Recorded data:

====

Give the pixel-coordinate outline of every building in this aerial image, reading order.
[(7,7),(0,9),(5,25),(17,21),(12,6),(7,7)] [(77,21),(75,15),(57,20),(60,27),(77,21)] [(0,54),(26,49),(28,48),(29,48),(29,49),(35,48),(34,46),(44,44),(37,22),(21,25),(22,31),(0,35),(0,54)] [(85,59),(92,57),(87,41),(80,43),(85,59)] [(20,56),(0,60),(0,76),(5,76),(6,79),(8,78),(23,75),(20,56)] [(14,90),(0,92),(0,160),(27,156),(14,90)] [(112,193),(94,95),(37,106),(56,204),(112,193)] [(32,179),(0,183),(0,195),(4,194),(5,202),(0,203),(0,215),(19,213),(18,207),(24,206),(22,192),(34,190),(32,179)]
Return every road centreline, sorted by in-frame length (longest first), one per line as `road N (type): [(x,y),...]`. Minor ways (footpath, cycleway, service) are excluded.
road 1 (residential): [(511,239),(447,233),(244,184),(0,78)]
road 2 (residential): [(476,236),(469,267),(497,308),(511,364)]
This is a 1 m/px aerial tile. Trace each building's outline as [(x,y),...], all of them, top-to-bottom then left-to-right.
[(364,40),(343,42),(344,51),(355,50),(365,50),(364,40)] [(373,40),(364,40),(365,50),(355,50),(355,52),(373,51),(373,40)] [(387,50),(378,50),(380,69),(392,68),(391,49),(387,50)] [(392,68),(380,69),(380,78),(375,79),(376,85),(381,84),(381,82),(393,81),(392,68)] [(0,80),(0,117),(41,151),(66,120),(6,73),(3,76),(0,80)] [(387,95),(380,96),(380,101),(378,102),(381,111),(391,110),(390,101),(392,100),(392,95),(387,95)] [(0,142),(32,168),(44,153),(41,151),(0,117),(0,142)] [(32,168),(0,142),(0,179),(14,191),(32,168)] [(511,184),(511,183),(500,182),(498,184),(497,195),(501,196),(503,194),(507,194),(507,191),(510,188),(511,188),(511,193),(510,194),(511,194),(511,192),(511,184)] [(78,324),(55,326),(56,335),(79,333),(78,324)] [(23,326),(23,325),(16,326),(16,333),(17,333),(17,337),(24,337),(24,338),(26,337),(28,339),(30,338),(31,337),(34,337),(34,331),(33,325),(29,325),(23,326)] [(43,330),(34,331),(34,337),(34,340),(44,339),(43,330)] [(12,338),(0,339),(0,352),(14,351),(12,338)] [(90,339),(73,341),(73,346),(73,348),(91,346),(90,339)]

====

Reproduce verbatim the lines of the data above, beginning with the line that contains "Return every road" and continuing through the line that contains "road 2 (residential): [(476,236),(469,267),(497,308),(511,364)]".

**Response below**
Return every road centreline, sorted by in-frame length (longest first), one per line as `road N (type): [(x,y),...]`. Minor ways (footpath, cycleway, service) are excluded.
road 1 (residential): [(511,239),(447,233),(244,184),(0,78)]
road 2 (residential): [(476,236),(469,267),(497,308),(511,364)]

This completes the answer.